RECORDED DATA:
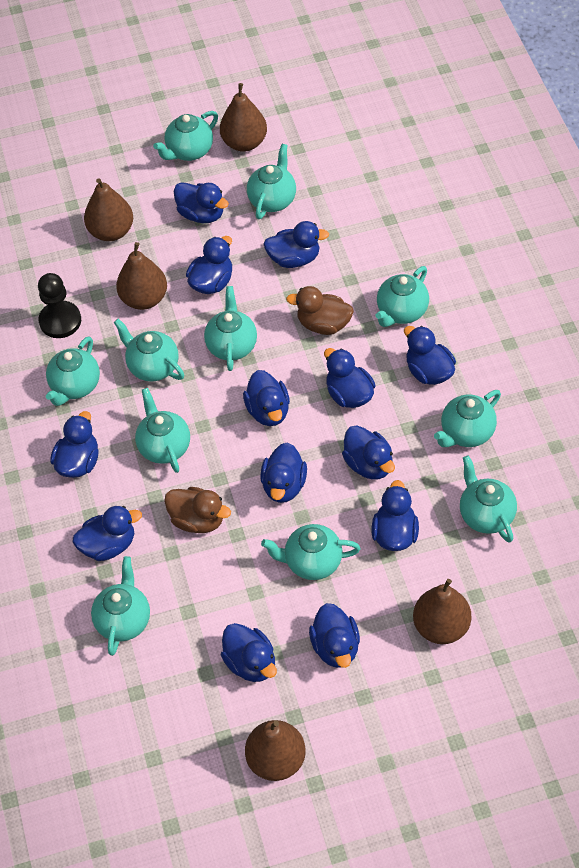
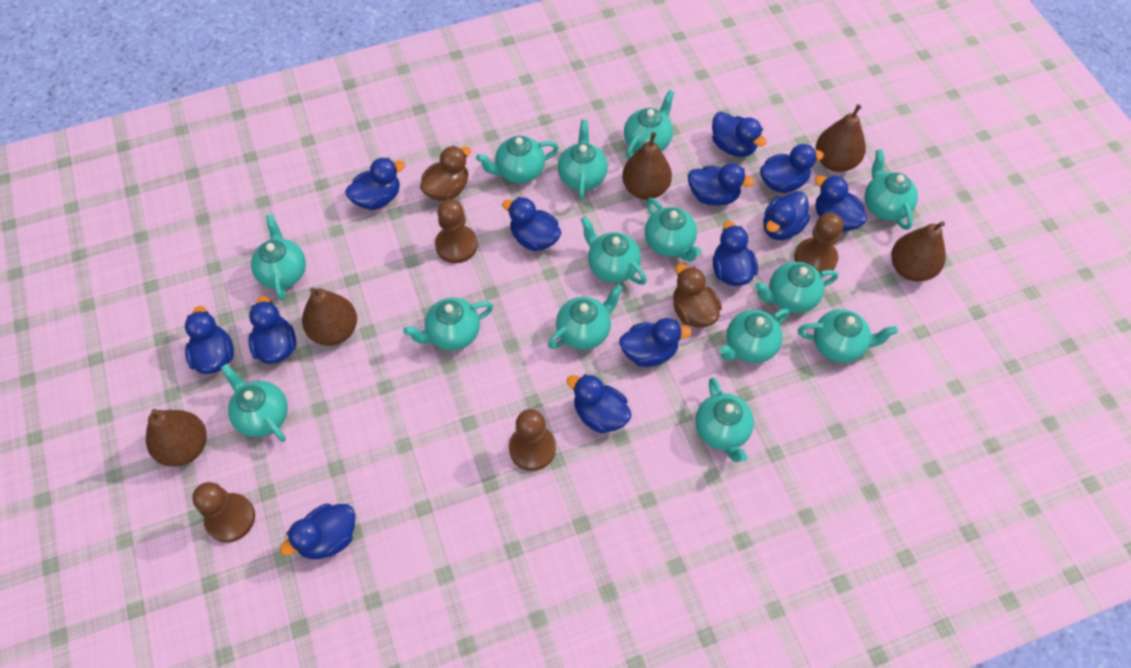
black pawn: 1 -> 0
brown pawn: 0 -> 4
turquoise teapot: 11 -> 14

EXERCISE DIRECTIONS: Give every line above again exactly, with no pictures.

RESULT OF THE TASK:
black pawn: 1 -> 0
brown pawn: 0 -> 4
turquoise teapot: 11 -> 14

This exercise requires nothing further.